Data excerpts Start Marker

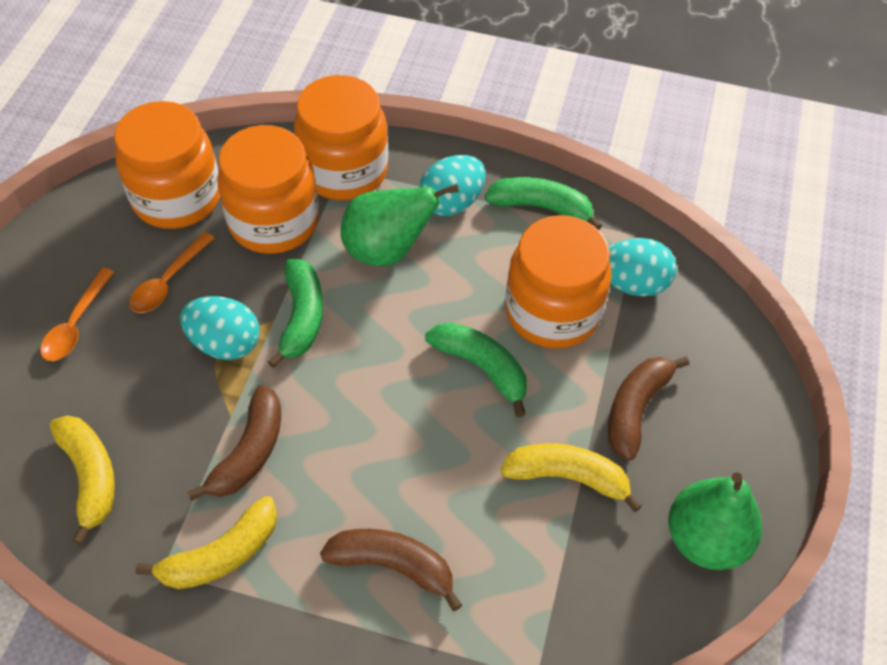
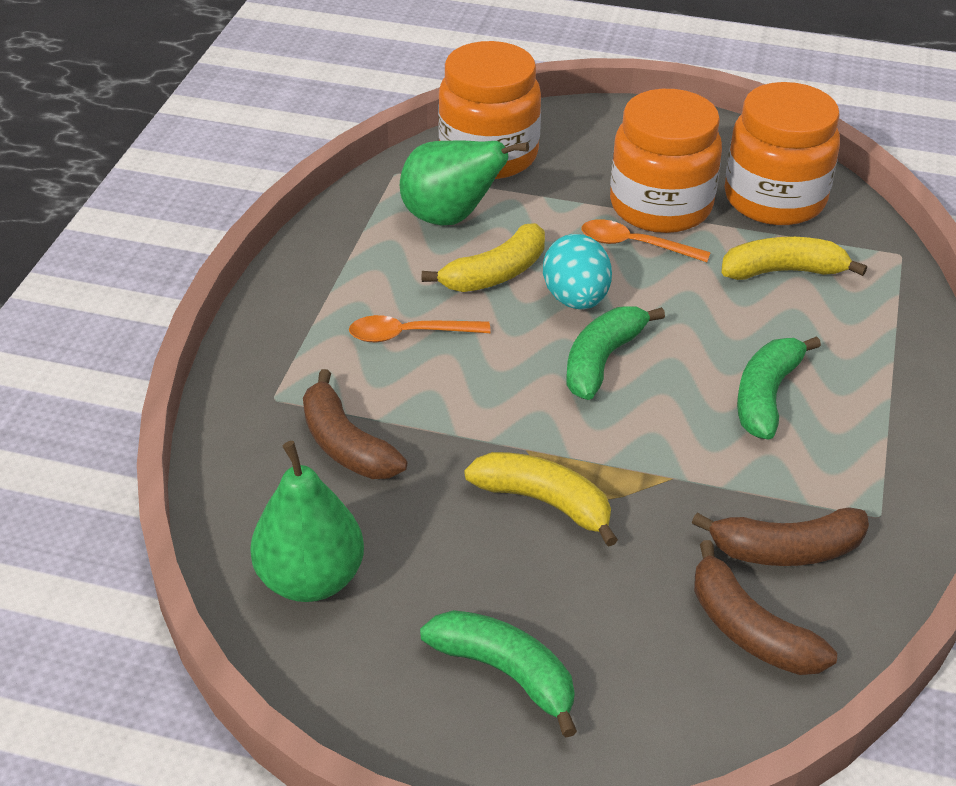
orange jar: 4 -> 3
turquoise egg: 3 -> 1

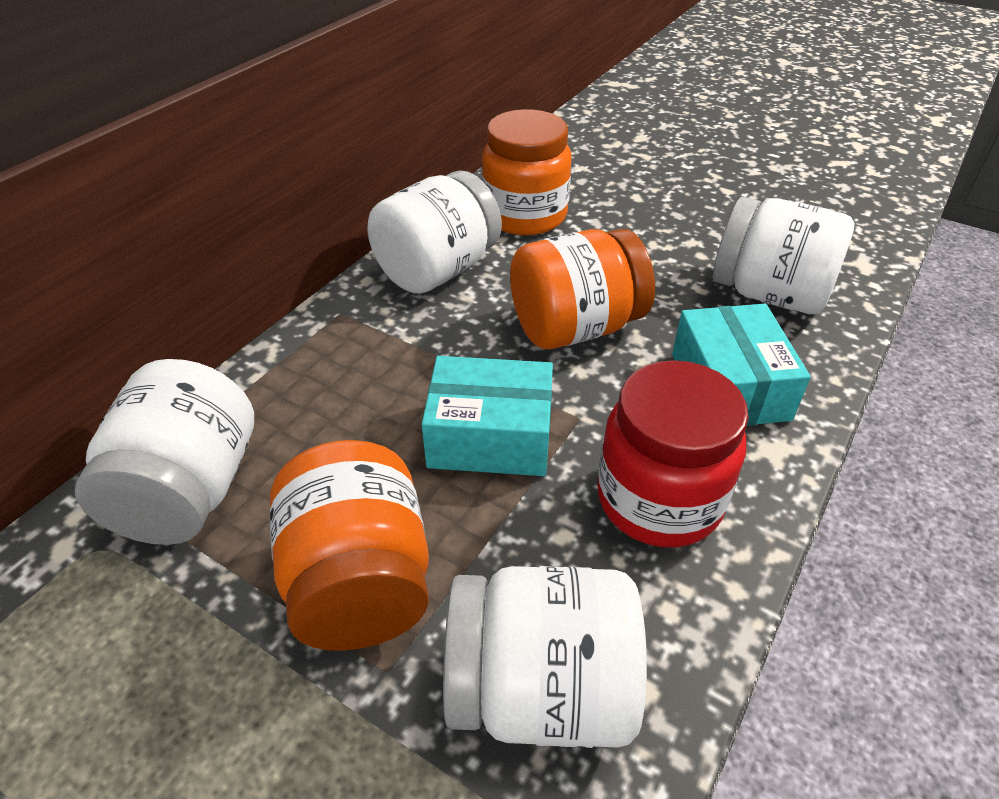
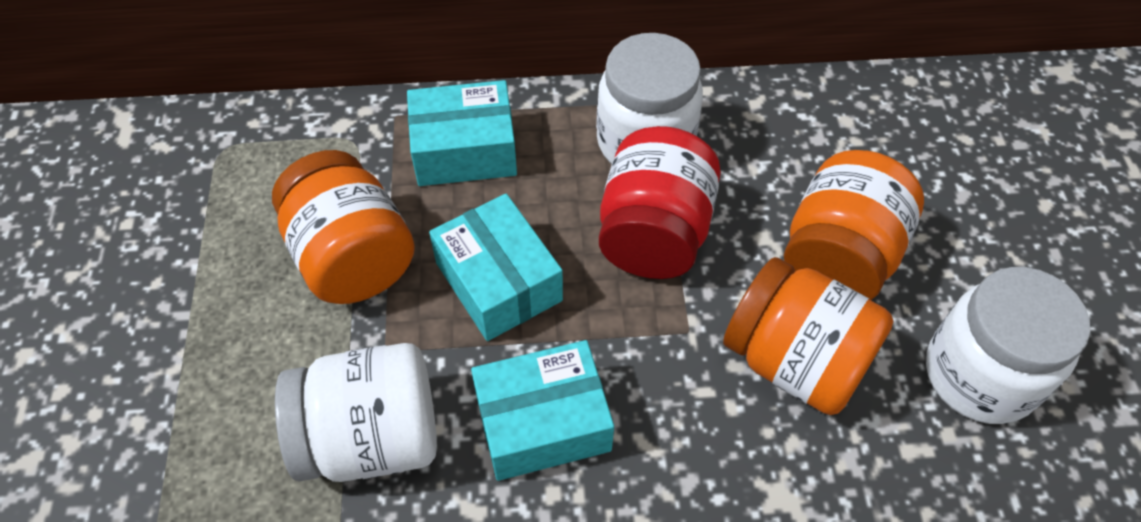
turquoise box: 2 -> 3
white jar: 4 -> 3

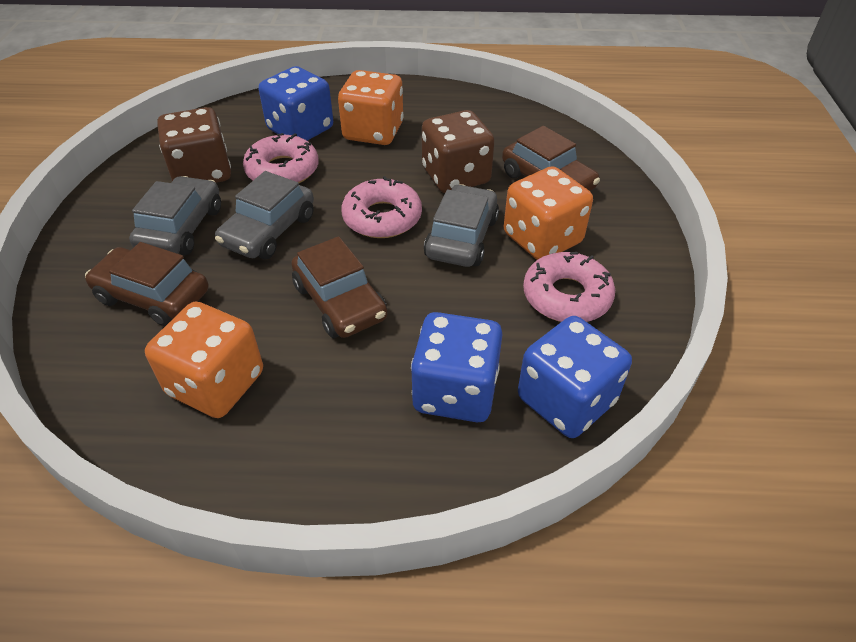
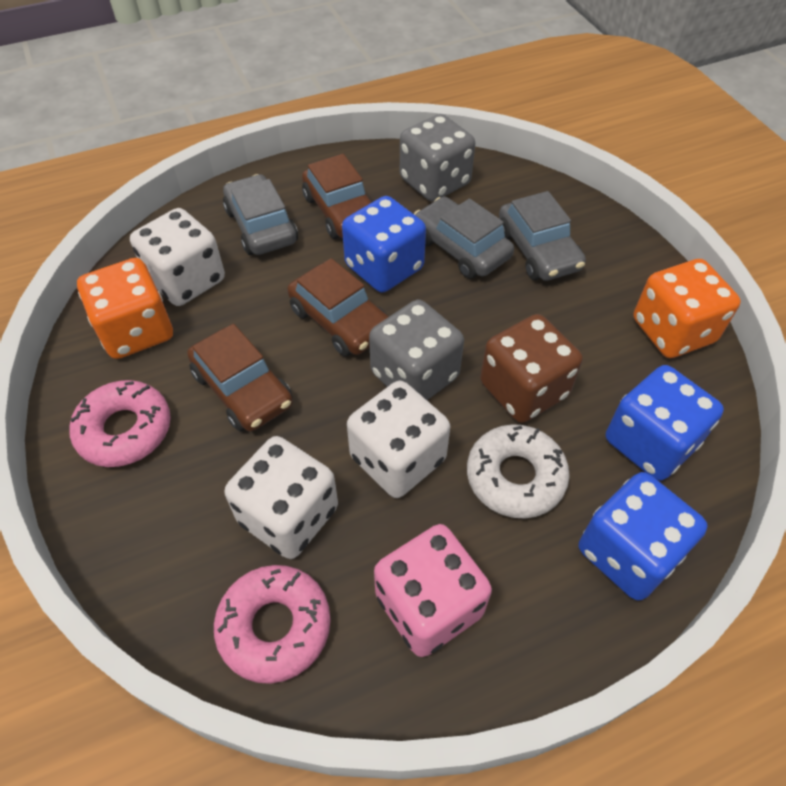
brown dice: 2 -> 1
grey dice: 0 -> 2
orange dice: 3 -> 2
pink dice: 0 -> 1
pink donut: 3 -> 2
white dice: 0 -> 3
white donut: 0 -> 1

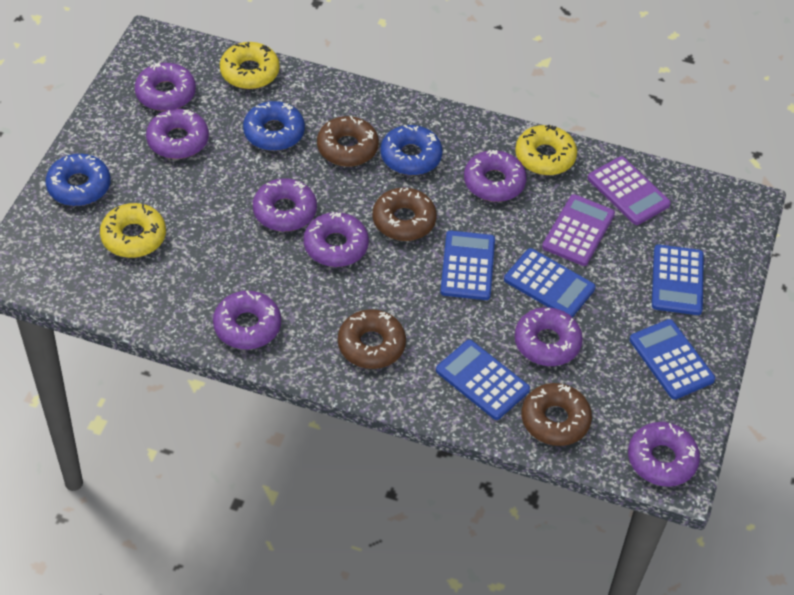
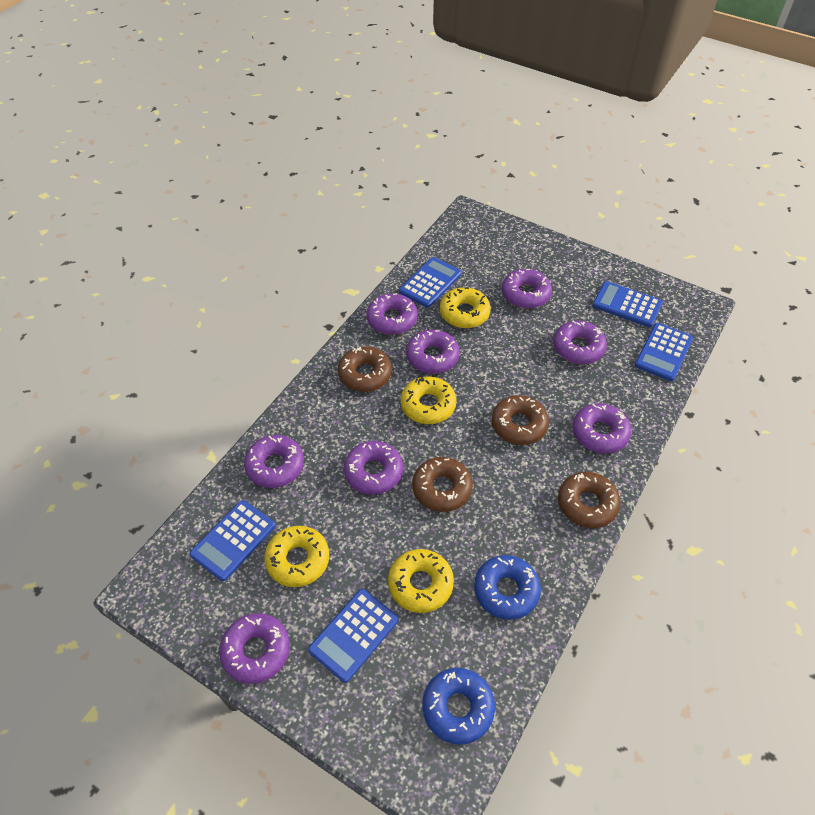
blue donut: 3 -> 2
purple calculator: 2 -> 0
yellow donut: 3 -> 4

Data excerpts End Marker

**Task statement**
Where in the entries above does the word "white" appear? Copy each line that has it.

**Output for this exercise**
white jar: 4 -> 3
white dice: 0 -> 3
white donut: 0 -> 1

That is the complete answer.